### Exercise instructions
Please put the items from the start through the line with "kerchief (787, 911)" into a two-column CSV with the headers "query" and "answer", one row per item, each field quoted and with line breaks replaced by spaces. Leave the pictures out.

[begin Provided records]

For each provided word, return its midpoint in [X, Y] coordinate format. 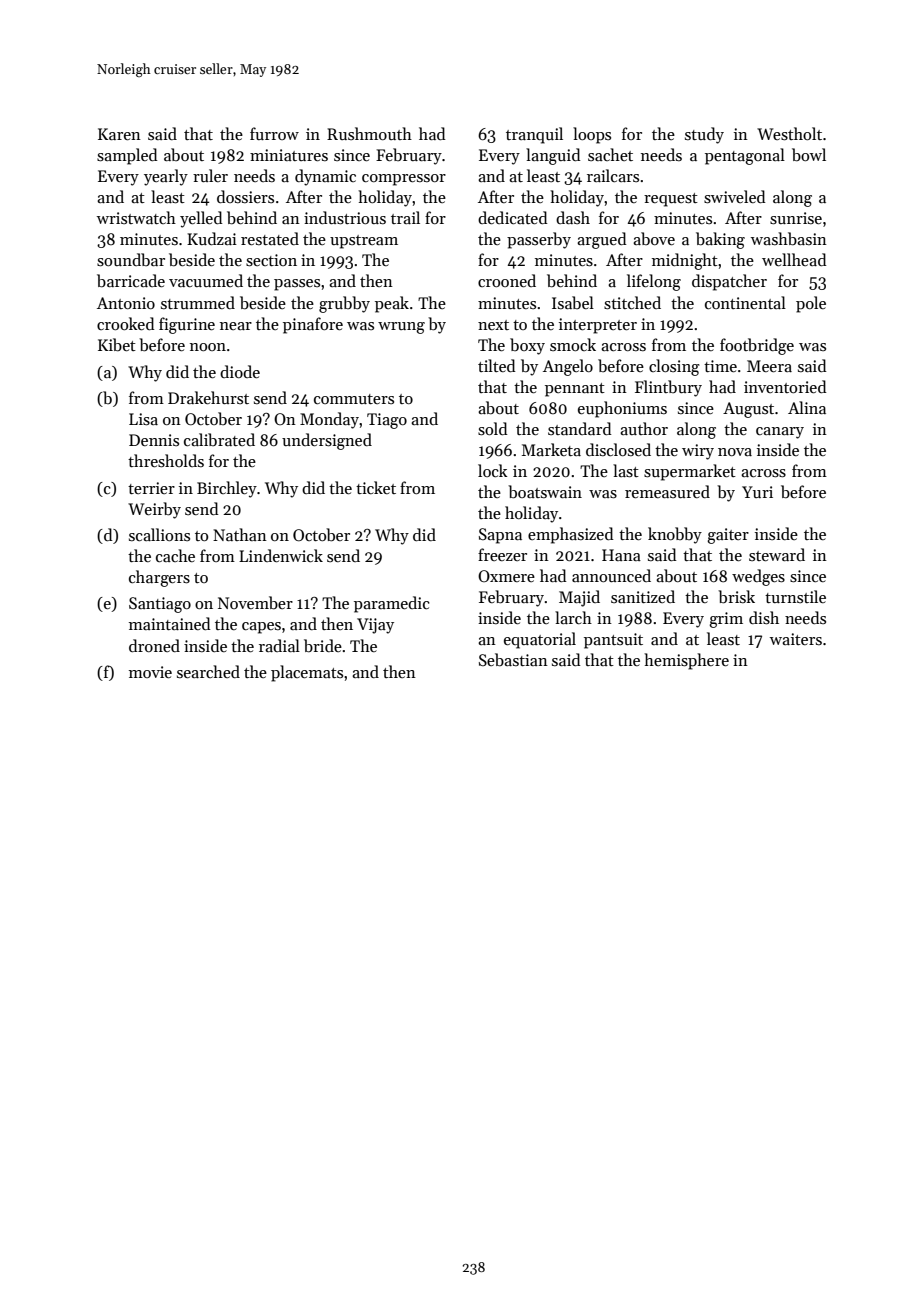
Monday [329, 420]
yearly [166, 177]
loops [592, 135]
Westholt [789, 134]
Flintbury [668, 388]
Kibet [117, 344]
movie [150, 672]
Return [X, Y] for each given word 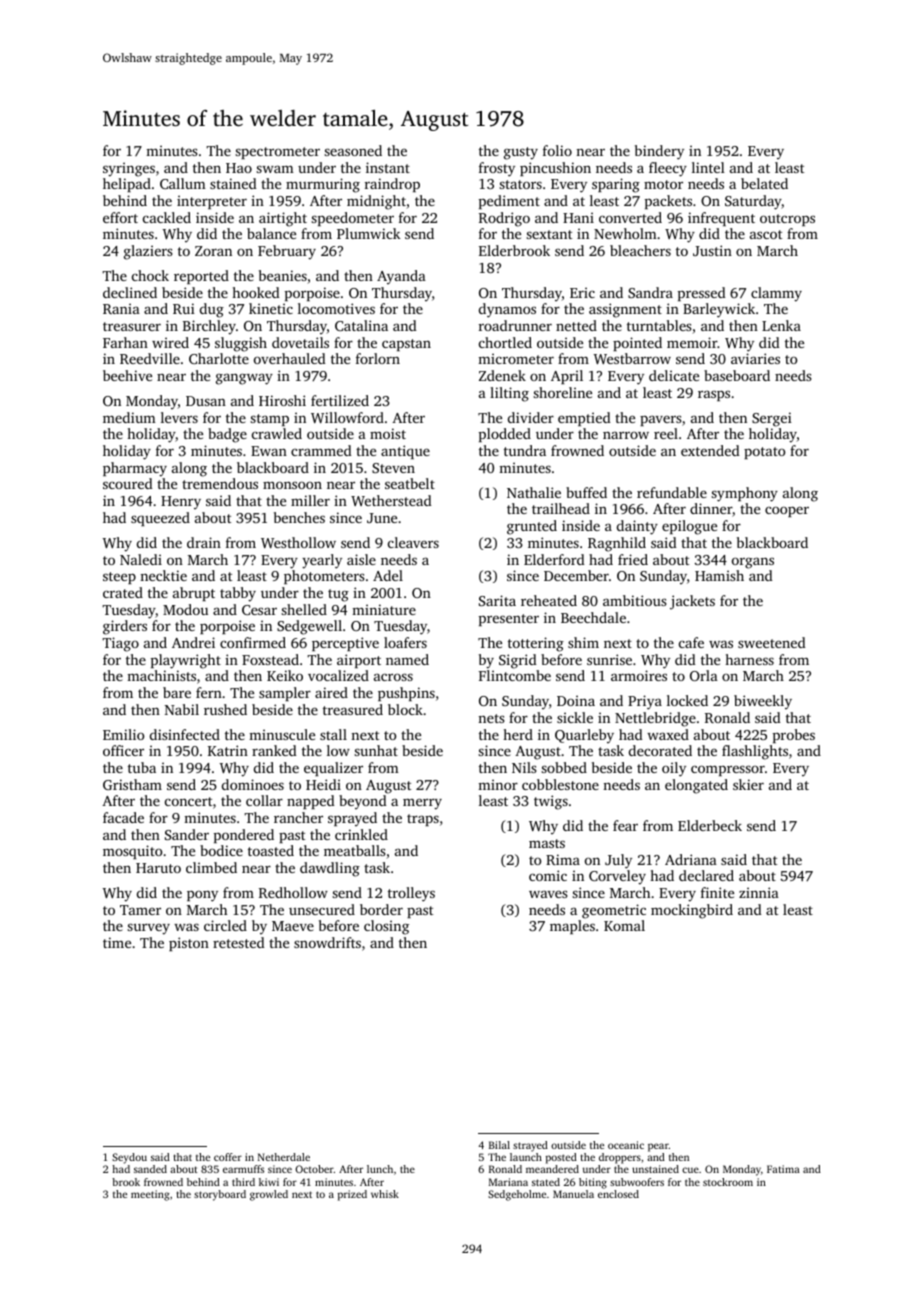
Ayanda [401, 277]
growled [269, 1195]
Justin [712, 250]
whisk [385, 1194]
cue [690, 1170]
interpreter [212, 202]
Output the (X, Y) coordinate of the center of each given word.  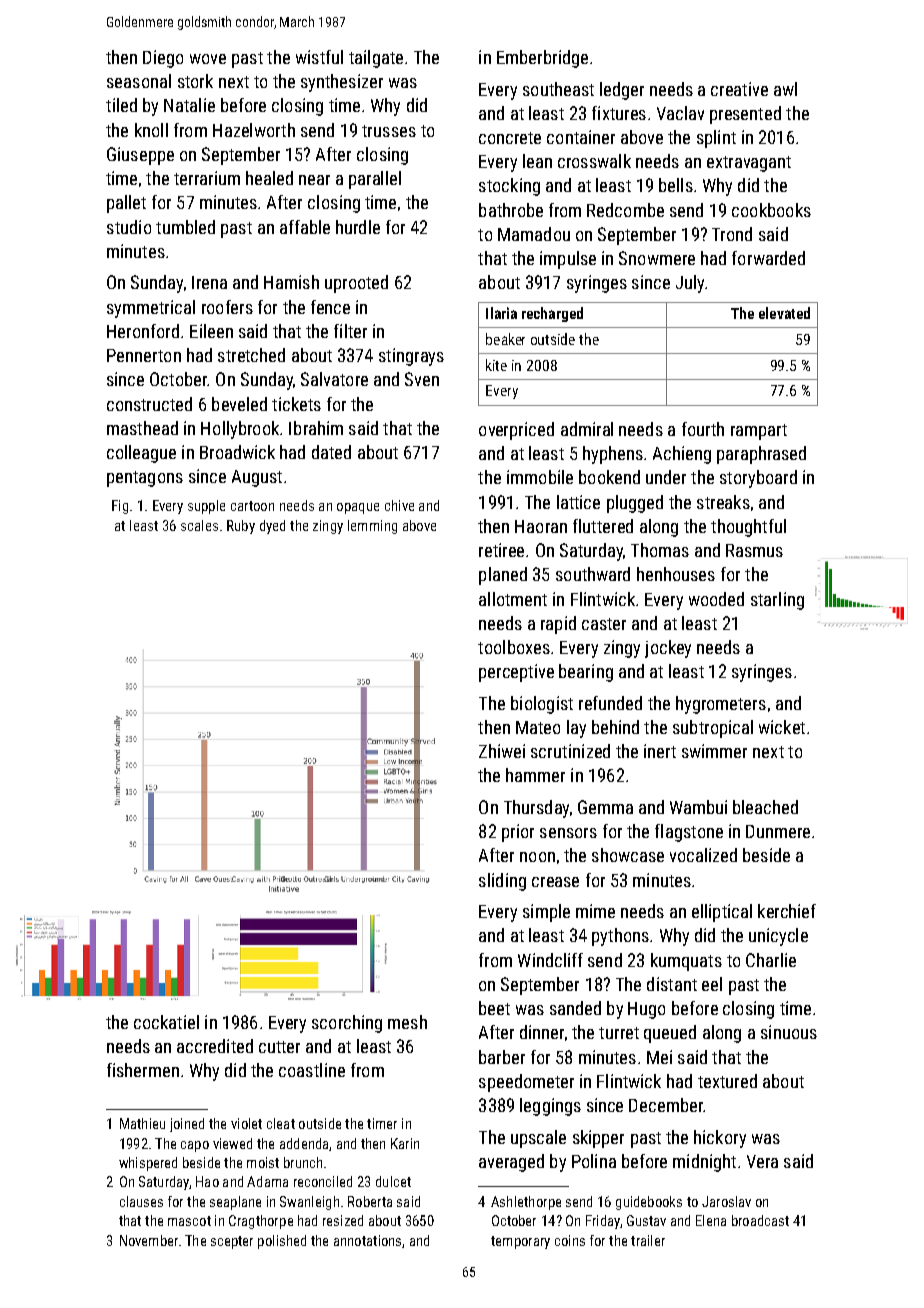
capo (195, 1146)
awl (785, 89)
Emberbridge (542, 59)
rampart (759, 432)
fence (330, 307)
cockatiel (166, 1022)
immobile (540, 477)
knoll (151, 130)
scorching (347, 1024)
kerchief (787, 911)
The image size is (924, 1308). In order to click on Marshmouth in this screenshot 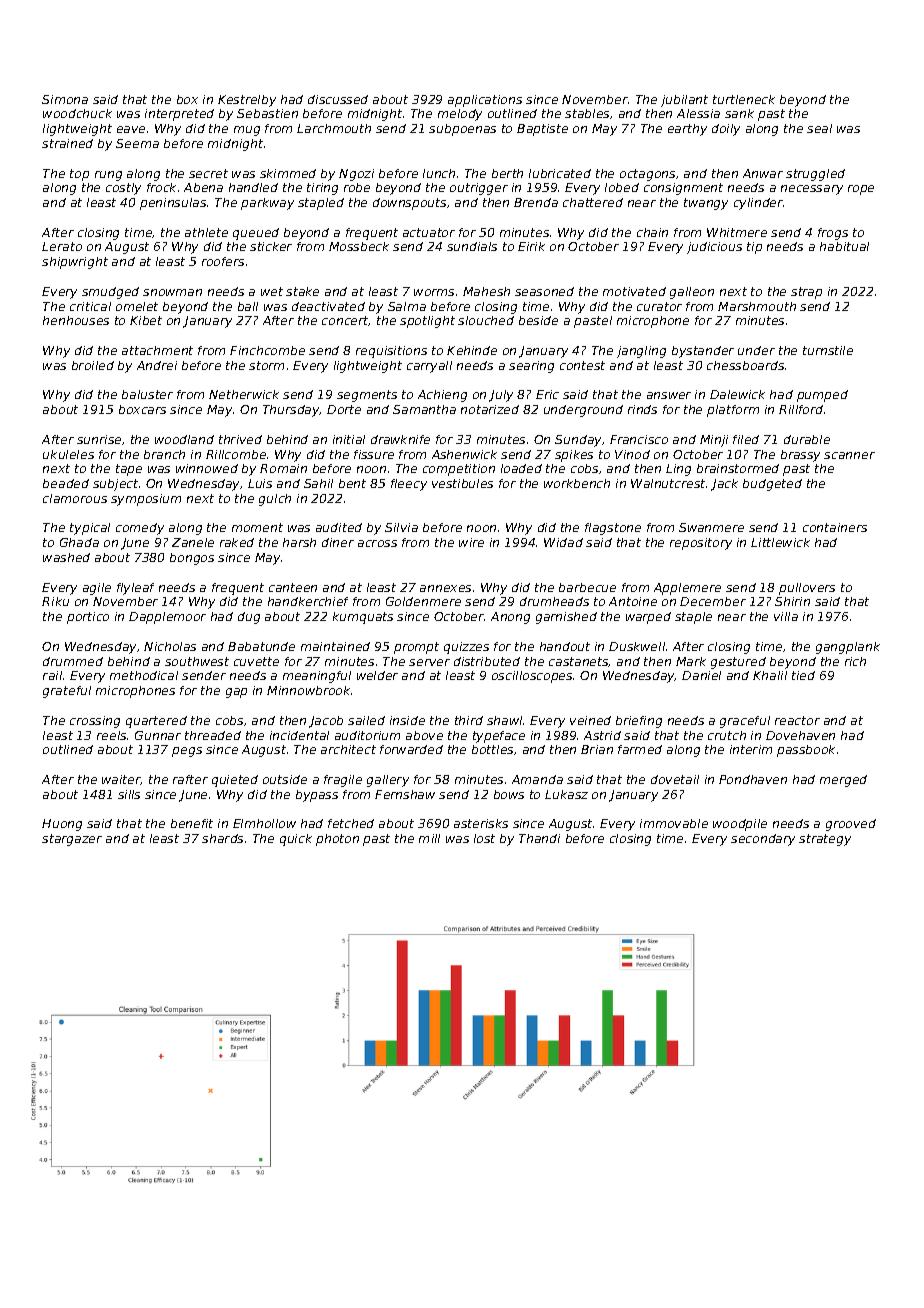, I will do `click(757, 306)`.
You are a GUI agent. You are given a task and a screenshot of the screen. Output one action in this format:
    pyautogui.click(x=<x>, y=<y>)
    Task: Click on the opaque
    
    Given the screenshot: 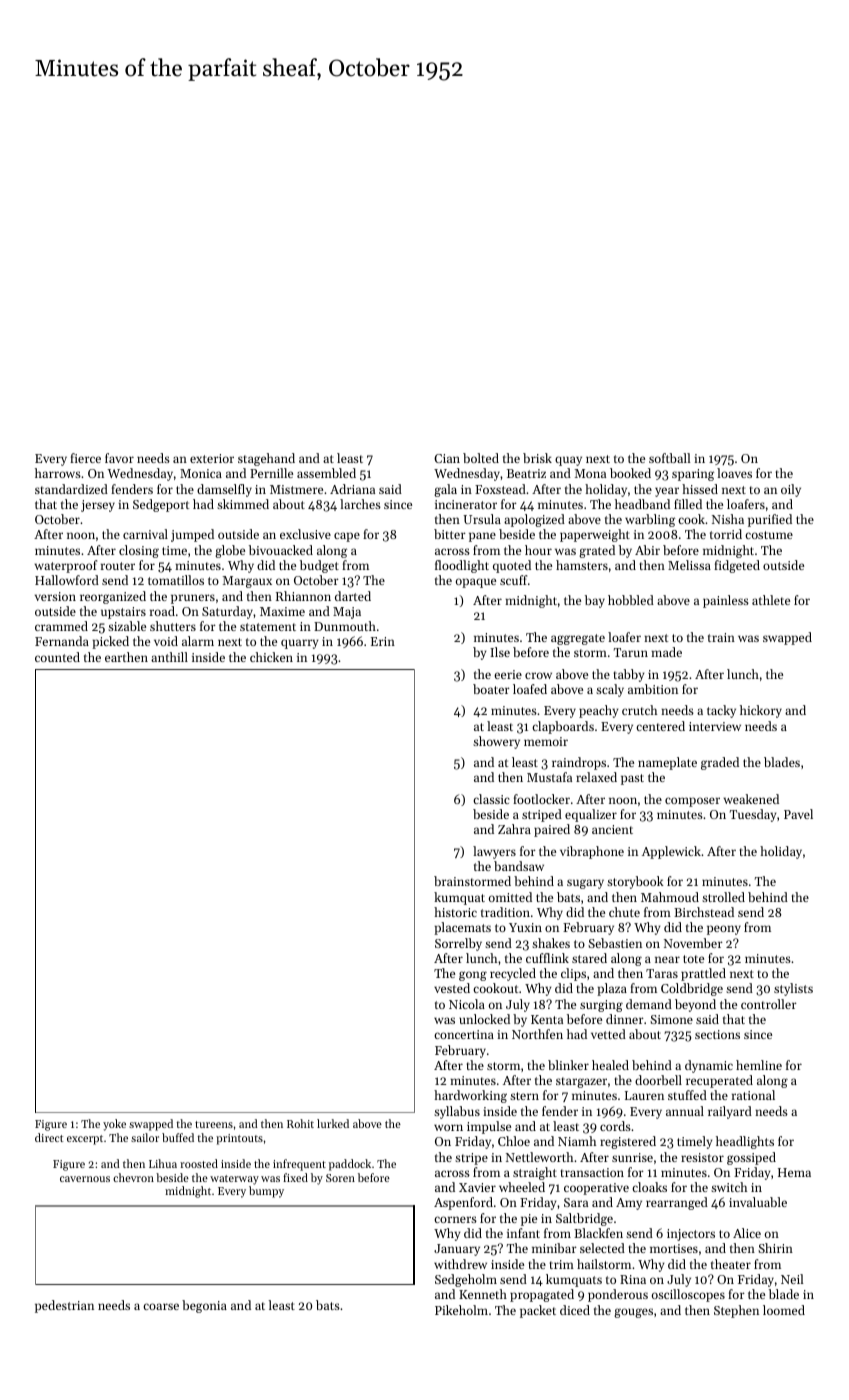 What is the action you would take?
    pyautogui.click(x=476, y=583)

[end Provided records]

### Solved problem
query,answer
"For each provided word, return its midpoint in [X, Y] coordinate format. Monday","[329, 420]"
"yearly","[166, 177]"
"loops","[592, 135]"
"Westholt","[789, 134]"
"Flintbury","[668, 388]"
"Kibet","[117, 344]"
"movie","[150, 672]"
"Return [X, Y] for each given word Ayanda","[401, 277]"
"growled","[269, 1195]"
"Justin","[712, 250]"
"whisk","[385, 1194]"
"cue","[690, 1170]"
"interpreter","[212, 202]"
"Output the (X, Y) coordinate of the center of each given word. capo","(195, 1146)"
"awl","(785, 89)"
"Emberbridge","(542, 59)"
"rampart","(759, 432)"
"fence","(330, 307)"
"cockatiel","(166, 1022)"
"immobile","(540, 477)"
"knoll","(151, 130)"
"scorching","(347, 1024)"
"kerchief","(787, 911)"